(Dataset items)
☆ ☆ ☆ ☆ ☆

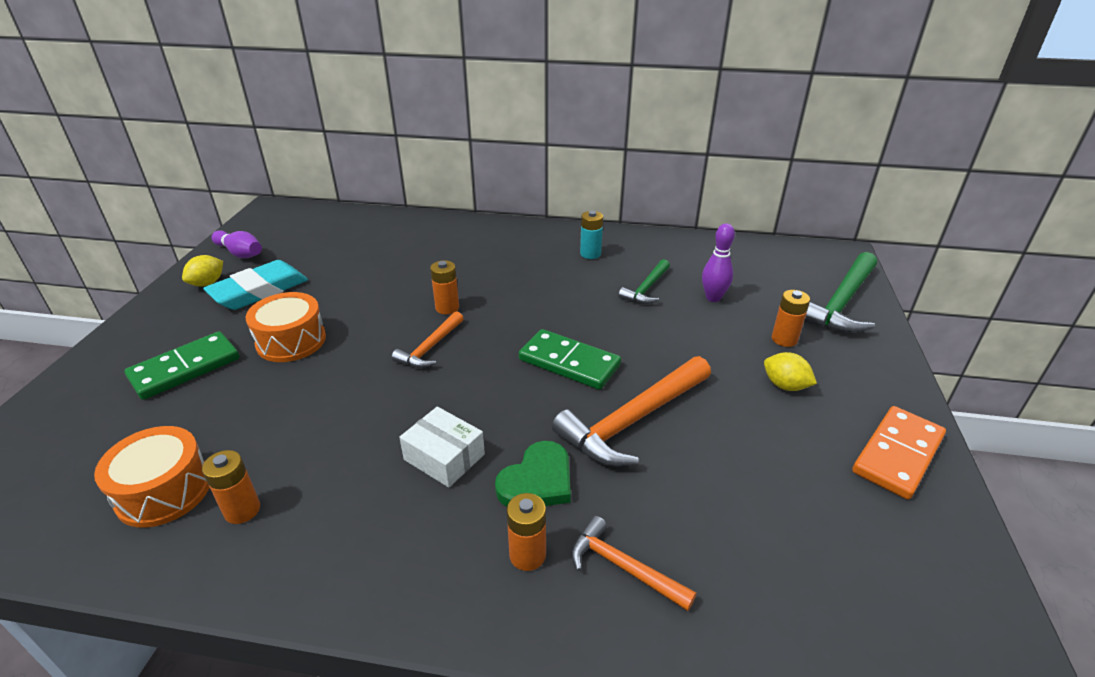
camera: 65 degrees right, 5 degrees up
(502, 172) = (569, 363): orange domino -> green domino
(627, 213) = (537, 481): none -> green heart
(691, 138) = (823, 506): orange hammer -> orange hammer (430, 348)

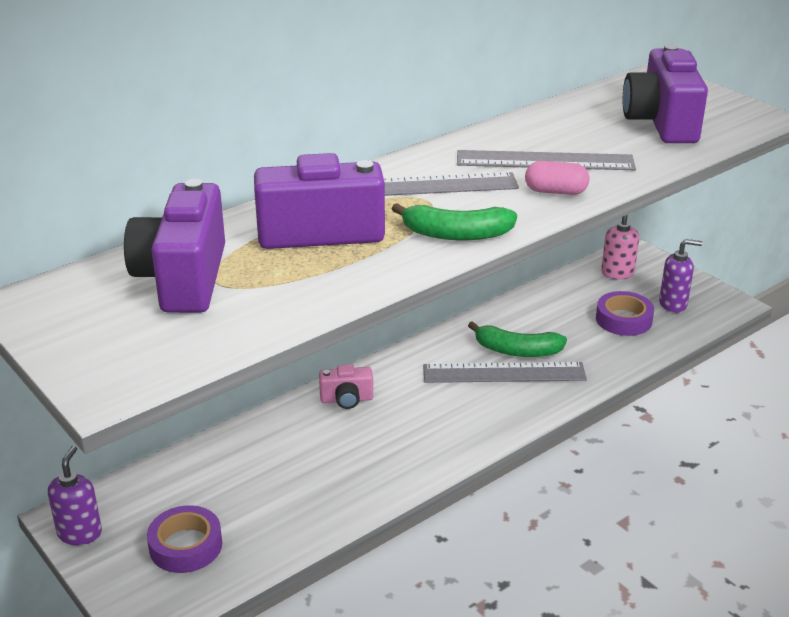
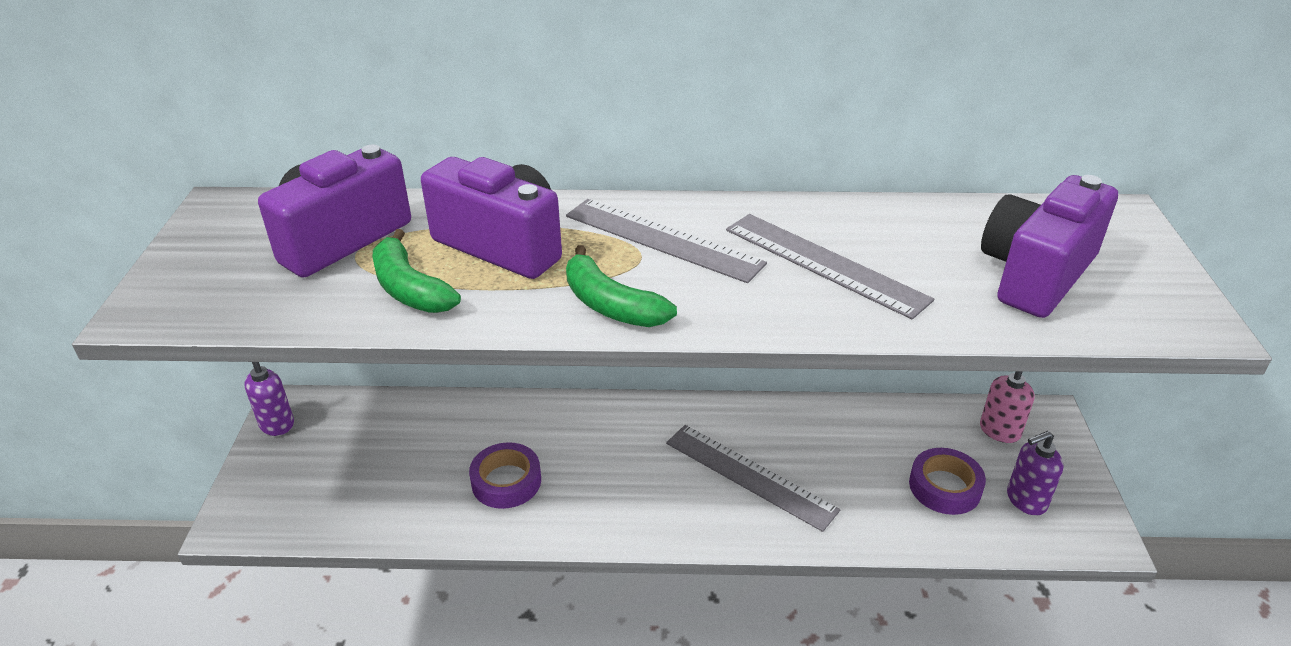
camera: 40 degrees right, 5 degrees up
(186, 546) = (323, 480): purple tape -> purple tape (506, 481)
(346, 399) = (583, 422): pink camera -> none
(517, 351) = (789, 460): green banana -> green banana (409, 289)
(555, 192) = (781, 304): pink capsule -> none
(673, 304) = (1026, 500): purple soap dispenser -> purple soap dispenser turned 120 degrees clockwise

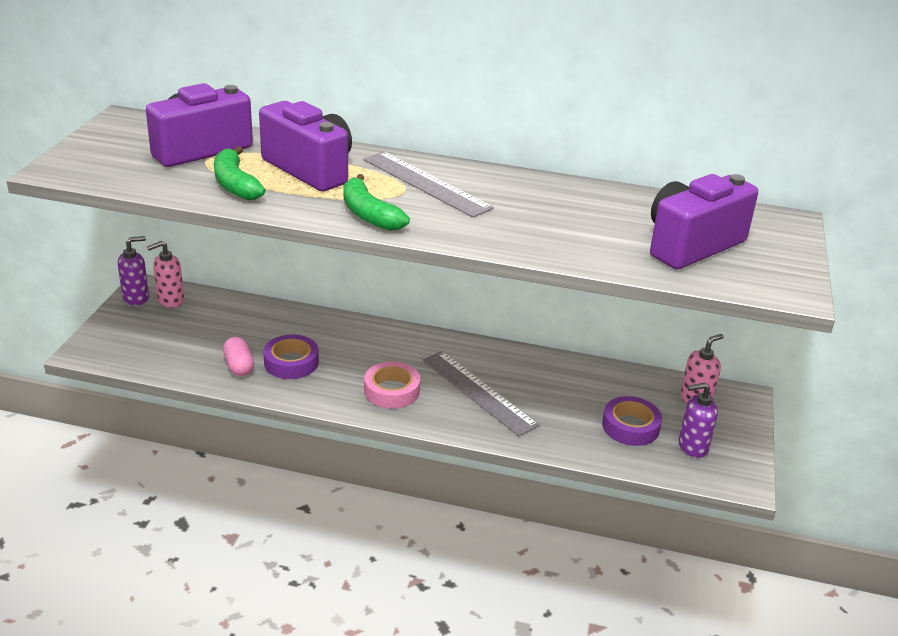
camera: 10 degrees right, 5 degrees down
(323, 418) = (170, 300): none -> pink soap dispenser
(441, 501) = (239, 366): none -> pink capsule
(645, 497) = (391, 391): none -> pink tape
(824, 264) = (536, 215): grey ruler -> none

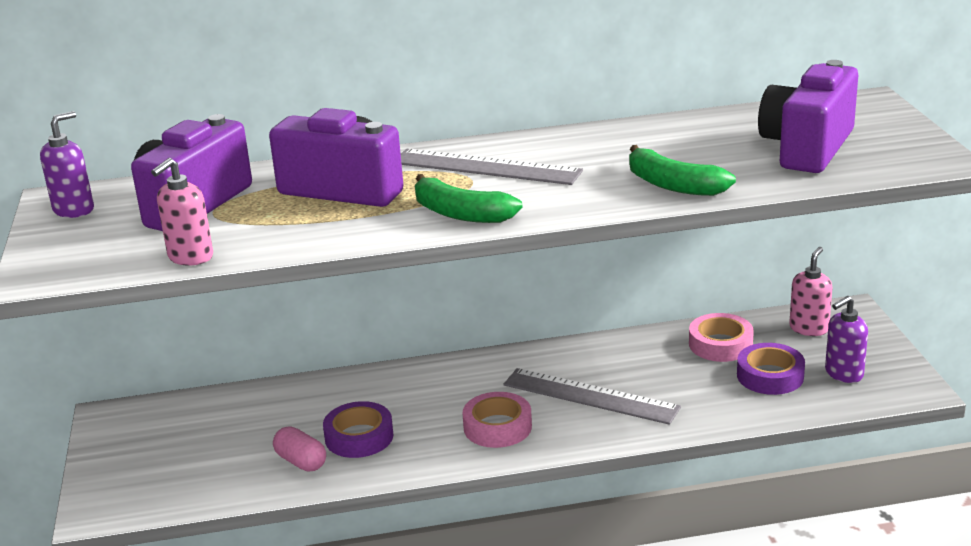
camera: 20 degrees left, 5 degrees down
(136, 298) = (106, 431): purple soap dispenser -> purple soap dispenser (74, 210)
(170, 300) = (152, 419): pink soap dispenser -> pink soap dispenser (190, 257)
(235, 184) = (277, 228): green banana -> green banana (673, 185)
(613, 387) = (720, 344): none -> pink tape

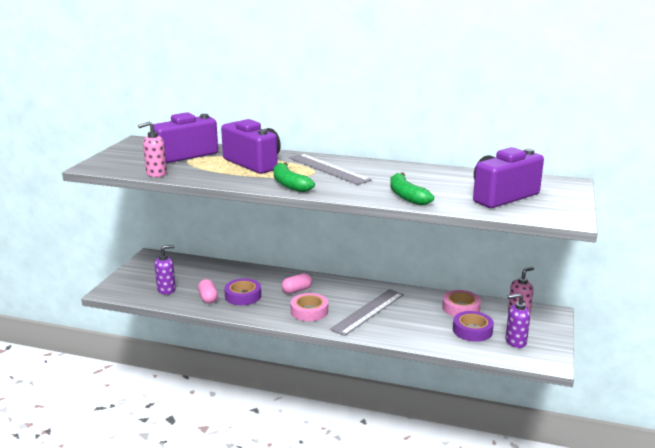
camera: 25 degrees right, 5 degrees down
(74, 210) = (137, 147): purple soap dispenser -> purple soap dispenser (166, 290)
(441, 397) = (297, 290): none -> pink capsule
(590, 396) = (368, 311): grey ruler -> grey ruler turned 75 degrees clockwise

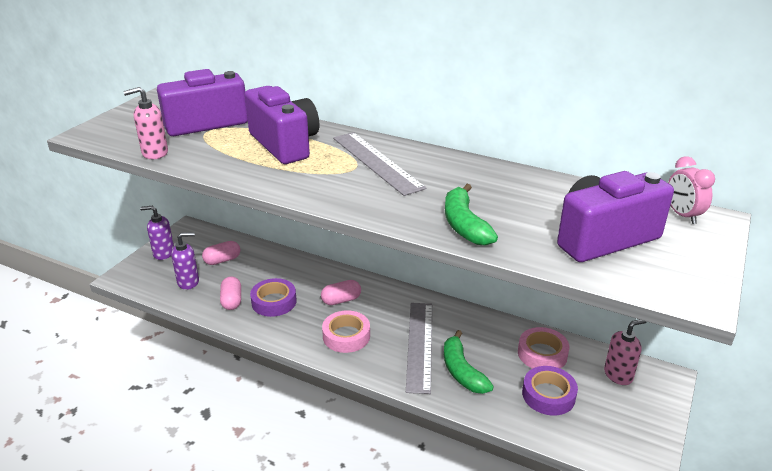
camera: 10 degrees right, 10 degrees up
(189, 274) = (222, 260): none -> pink capsule
(289, 184) = (313, 187): green banana -> green banana (462, 371)
(368, 311) = (419, 345): grey ruler -> grey ruler turned 45 degrees counterclockwise
(515, 342) = (603, 423): purple soap dispenser -> purple soap dispenser (163, 253)
(549, 182) = (682, 215): none -> pink clock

☆ ☆ ☆ ☆ ☆

All that is wanted is the lines above between the one containing "(186, 546) = (323, 480): purple" and the one containing "(235, 184) = (277, 228): green", inclusive, restated word for word, with pictures omitted.

OUTPUT FOR THIS EXERCISE
(186, 546) = (323, 480): purple tape -> purple tape (506, 481)
(346, 399) = (583, 422): pink camera -> none
(517, 351) = (789, 460): green banana -> green banana (409, 289)
(555, 192) = (781, 304): pink capsule -> none
(673, 304) = (1026, 500): purple soap dispenser -> purple soap dispenser turned 120 degrees clockwise

camera: 10 degrees right, 5 degrees down
(323, 418) = (170, 300): none -> pink soap dispenser
(441, 501) = (239, 366): none -> pink capsule
(645, 497) = (391, 391): none -> pink tape
(824, 264) = (536, 215): grey ruler -> none

camera: 20 degrees left, 5 degrees down
(136, 298) = (106, 431): purple soap dispenser -> purple soap dispenser (74, 210)
(170, 300) = (152, 419): pink soap dispenser -> pink soap dispenser (190, 257)
(235, 184) = (277, 228): green banana -> green banana (673, 185)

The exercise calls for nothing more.